TASK REQUIREMENTS: Copy the lines below, please, starting with the one that contains "orange cheese: 1 -> 3" and ending with the last. Pictures stay out.

BEGIN DATASET EXTRACT

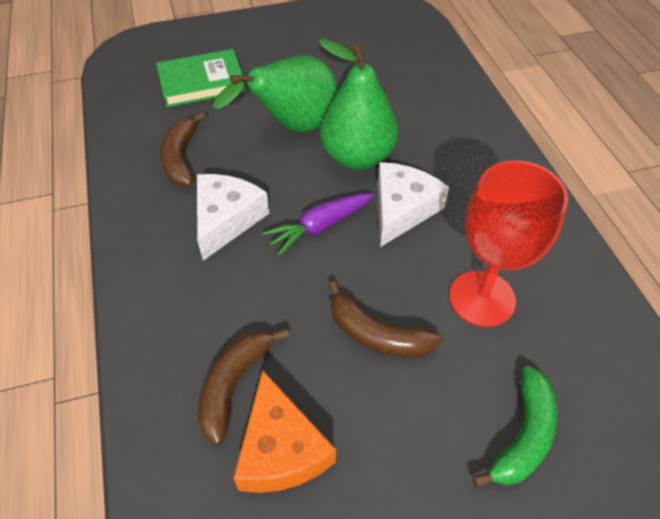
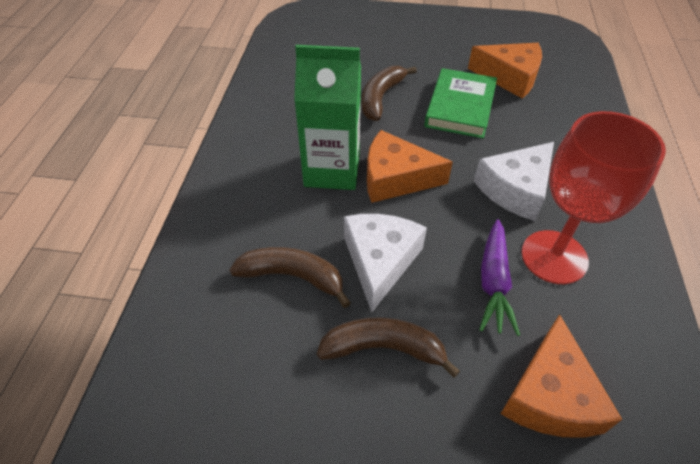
green banana: 1 -> 0
green carton: 0 -> 1
green pear: 2 -> 0
orange cheese: 1 -> 3

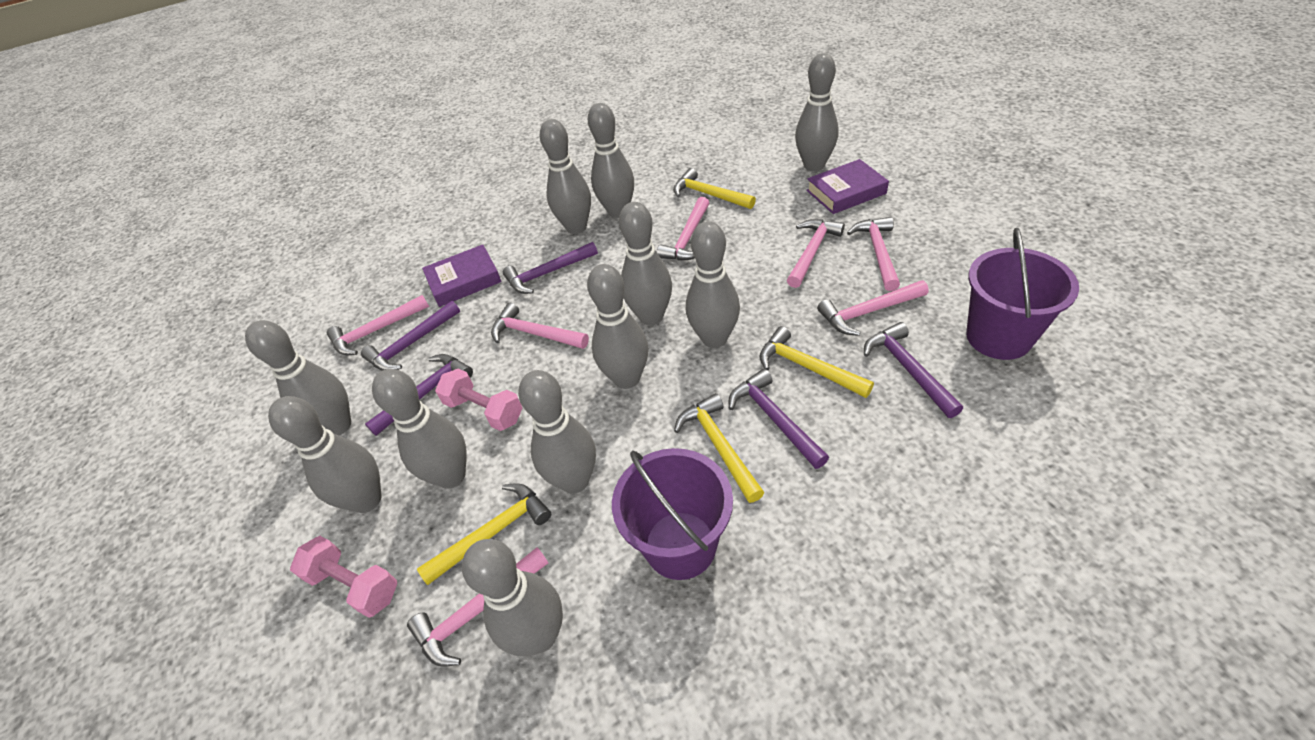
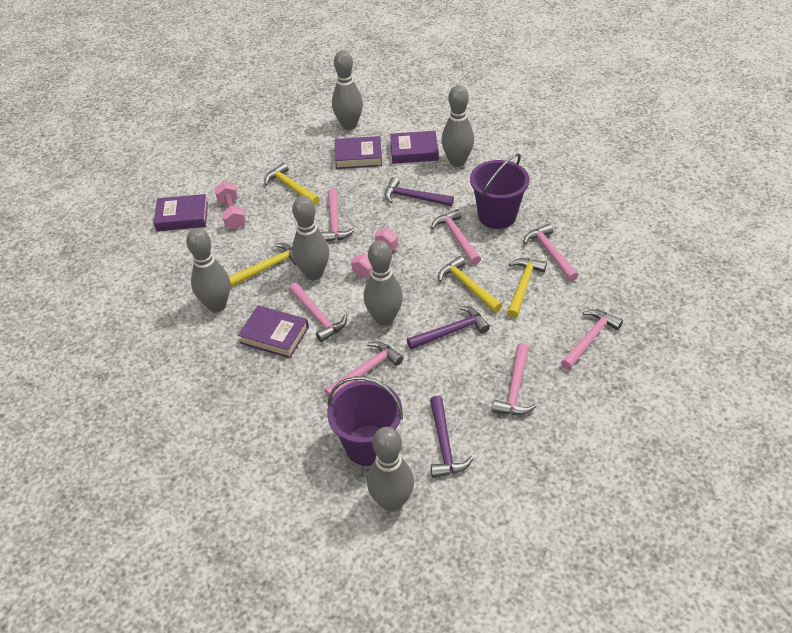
grey bowling pin: 11 -> 6
purple book: 2 -> 4
purple hammer: 5 -> 3

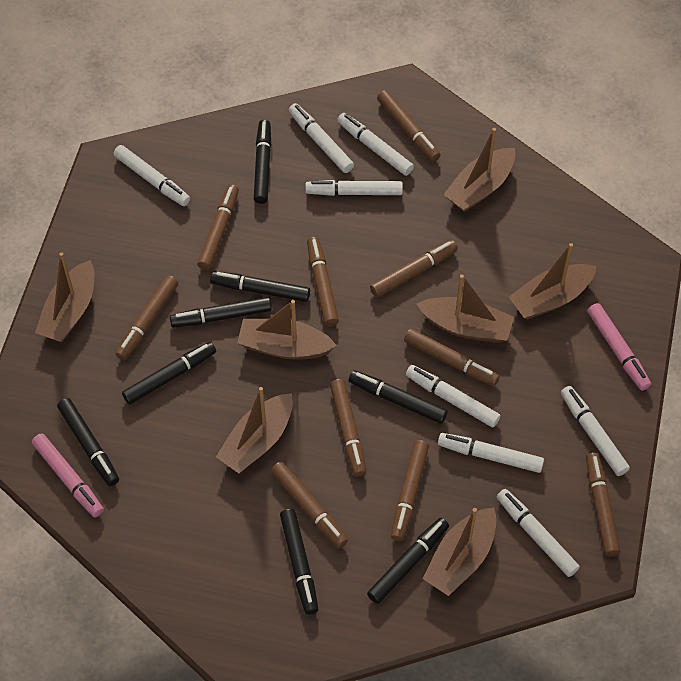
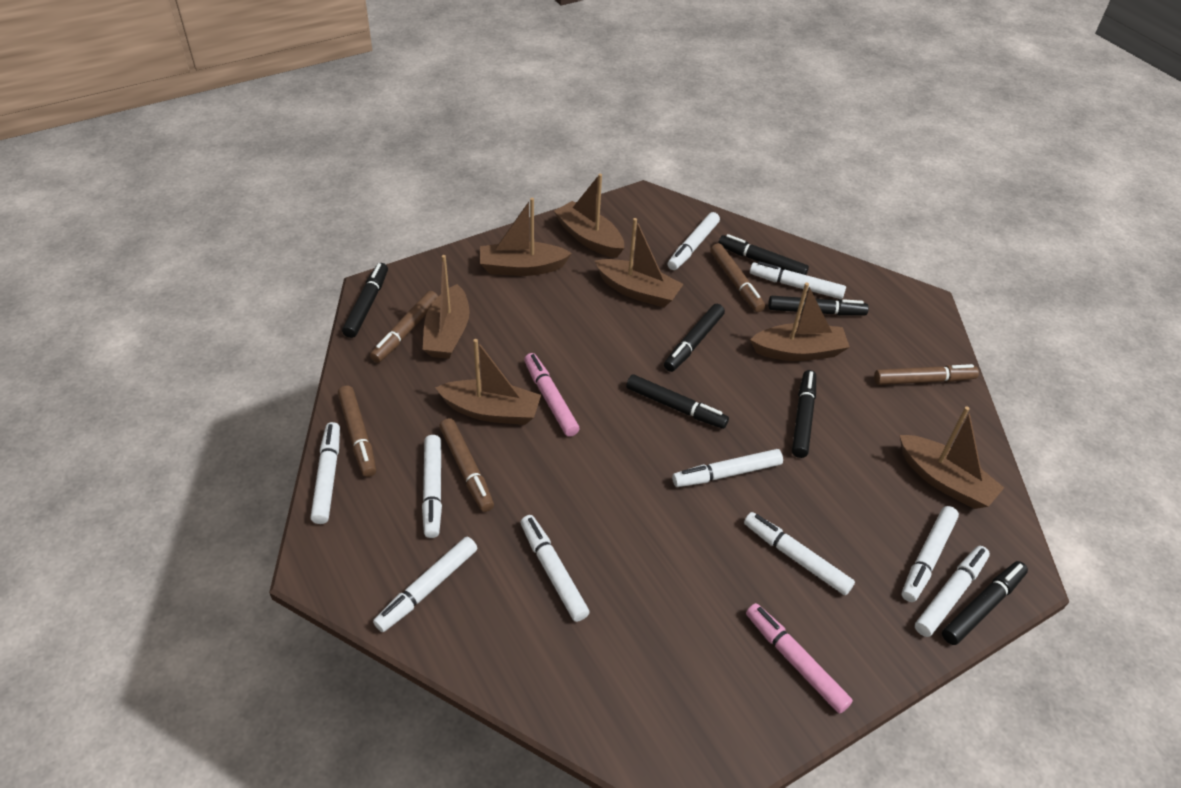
black marker: 8 -> 7
brown marker: 10 -> 5
white marker: 8 -> 10

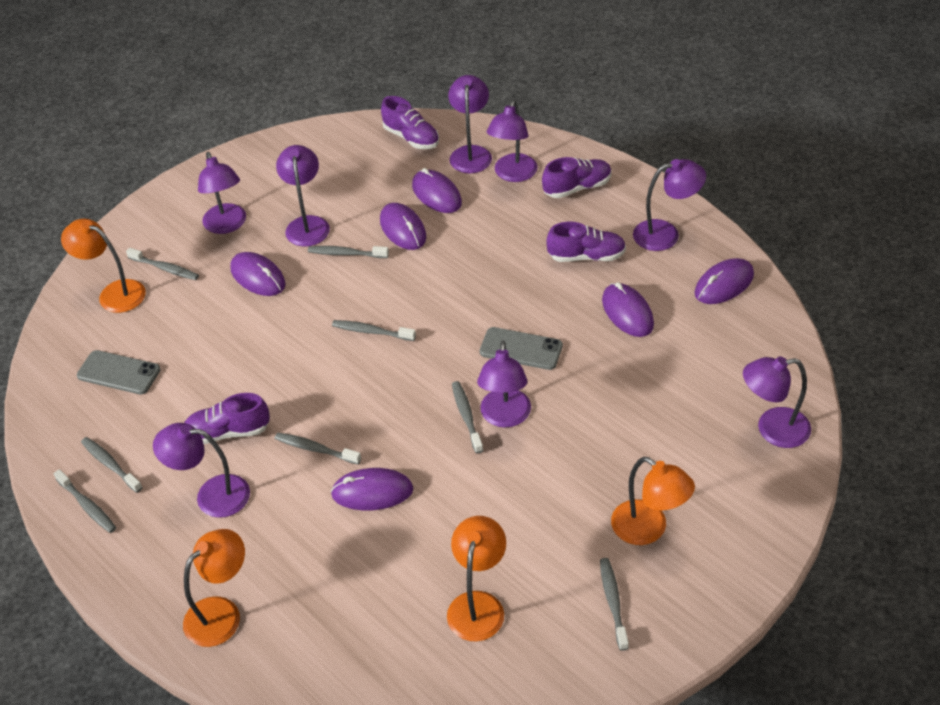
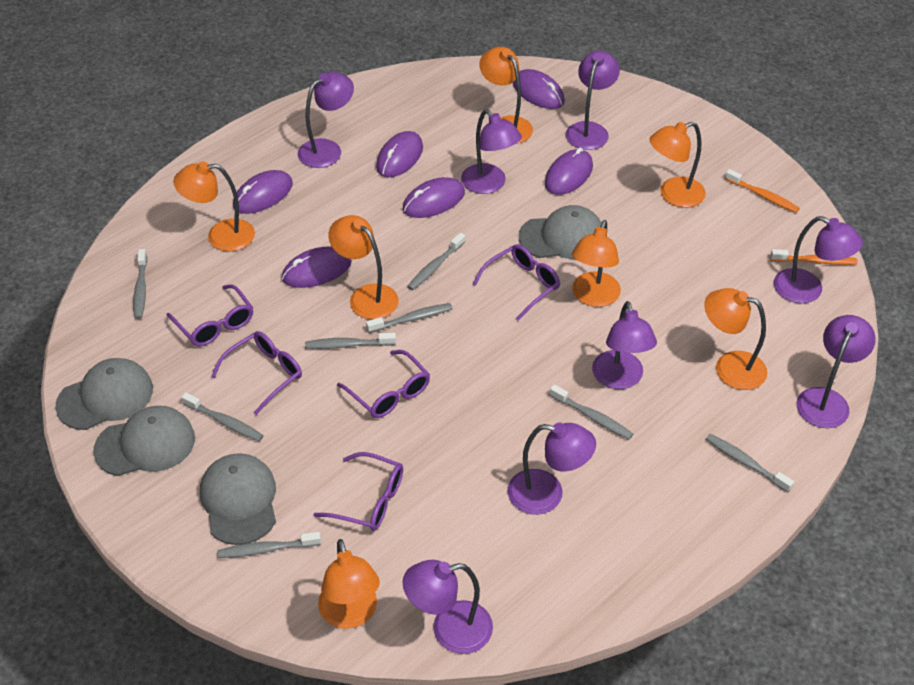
grey cap: 0 -> 4
grey phone: 2 -> 0
orange lamp: 4 -> 7
orange toothbrush: 0 -> 2
purple glasses: 0 -> 5
purple shoe: 4 -> 0

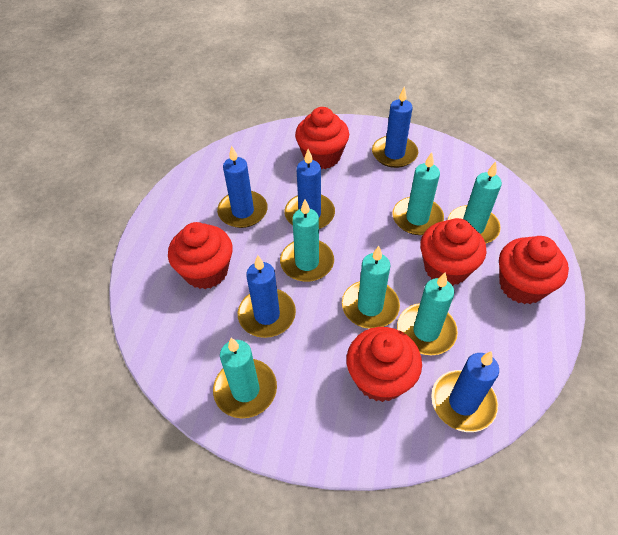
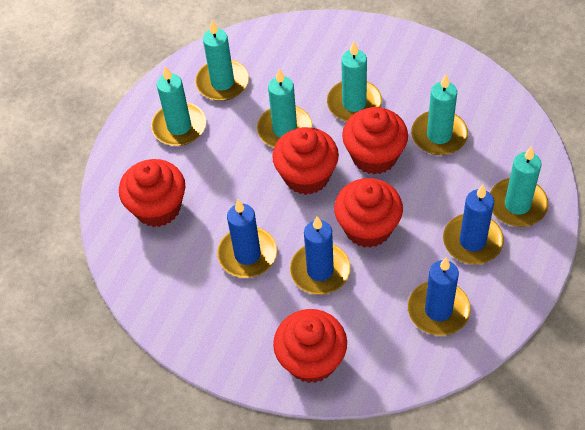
blue candle: 5 -> 4

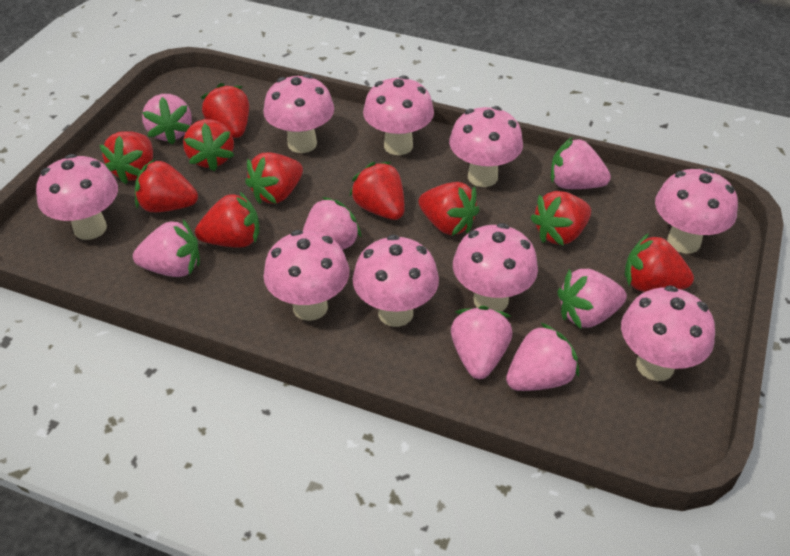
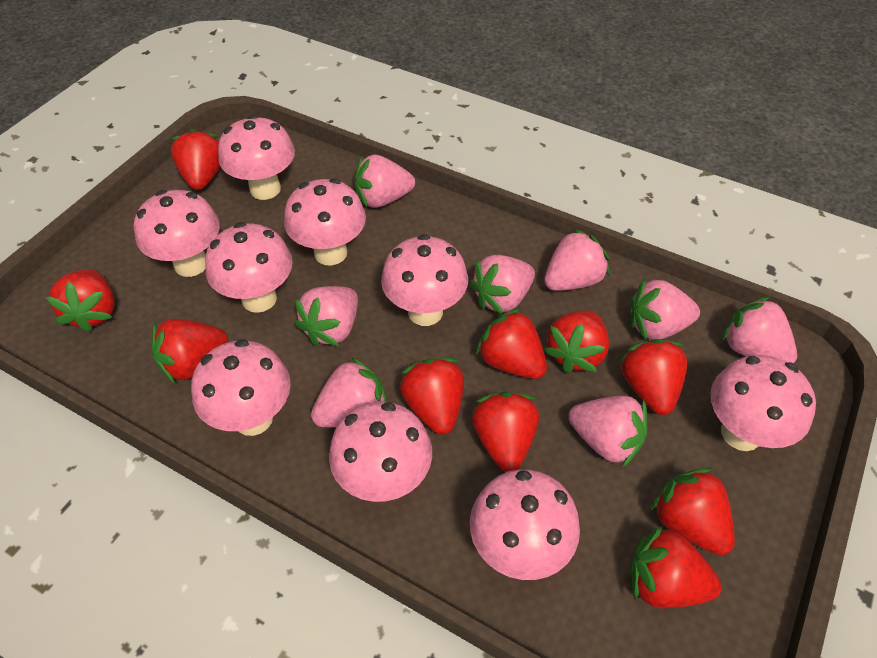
pink strawberry: 7 -> 8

END DATASET EXTRACT

RESPONSE AREA:
orange cheese: 1 -> 3

grey bowling pin: 11 -> 6
purple book: 2 -> 4
purple hammer: 5 -> 3

black marker: 8 -> 7
brown marker: 10 -> 5
white marker: 8 -> 10

grey cap: 0 -> 4
grey phone: 2 -> 0
orange lamp: 4 -> 7
orange toothbrush: 0 -> 2
purple glasses: 0 -> 5
purple shoe: 4 -> 0

blue candle: 5 -> 4

pink strawberry: 7 -> 8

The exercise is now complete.